■ **Aim of the task**
What lines in the following entries hold the word "white"? Copy each one.

■ **Excerpted data**

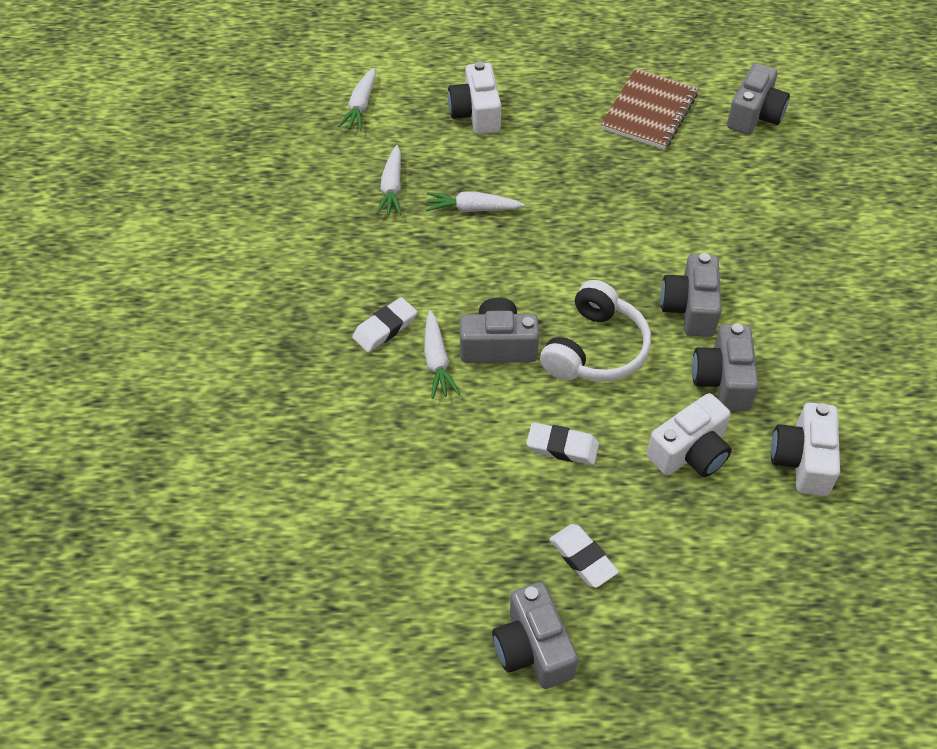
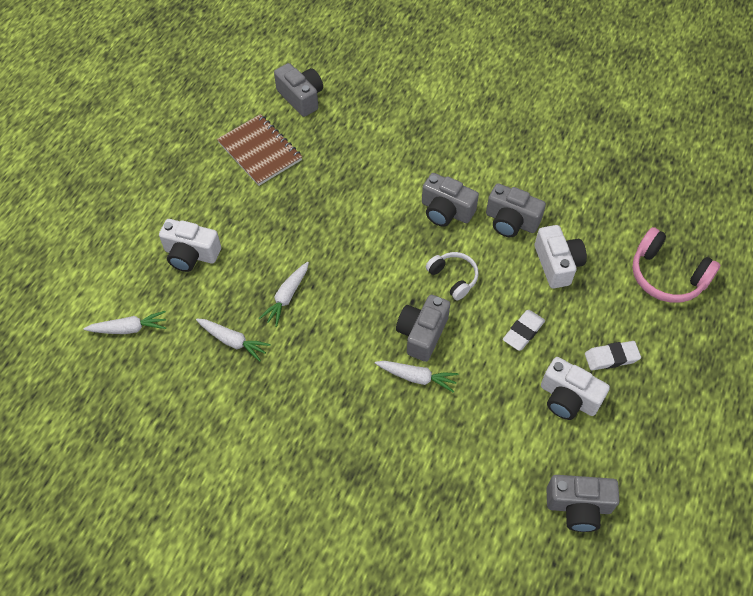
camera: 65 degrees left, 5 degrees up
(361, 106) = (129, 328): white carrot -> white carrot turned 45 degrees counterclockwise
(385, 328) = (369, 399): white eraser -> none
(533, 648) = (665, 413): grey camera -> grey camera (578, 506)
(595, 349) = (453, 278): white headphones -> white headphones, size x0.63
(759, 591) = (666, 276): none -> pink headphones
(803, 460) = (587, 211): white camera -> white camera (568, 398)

■ **Exercise result**
(361, 106) = (129, 328): white carrot -> white carrot turned 45 degrees counterclockwise
(385, 328) = (369, 399): white eraser -> none
(595, 349) = (453, 278): white headphones -> white headphones, size x0.63
(803, 460) = (587, 211): white camera -> white camera (568, 398)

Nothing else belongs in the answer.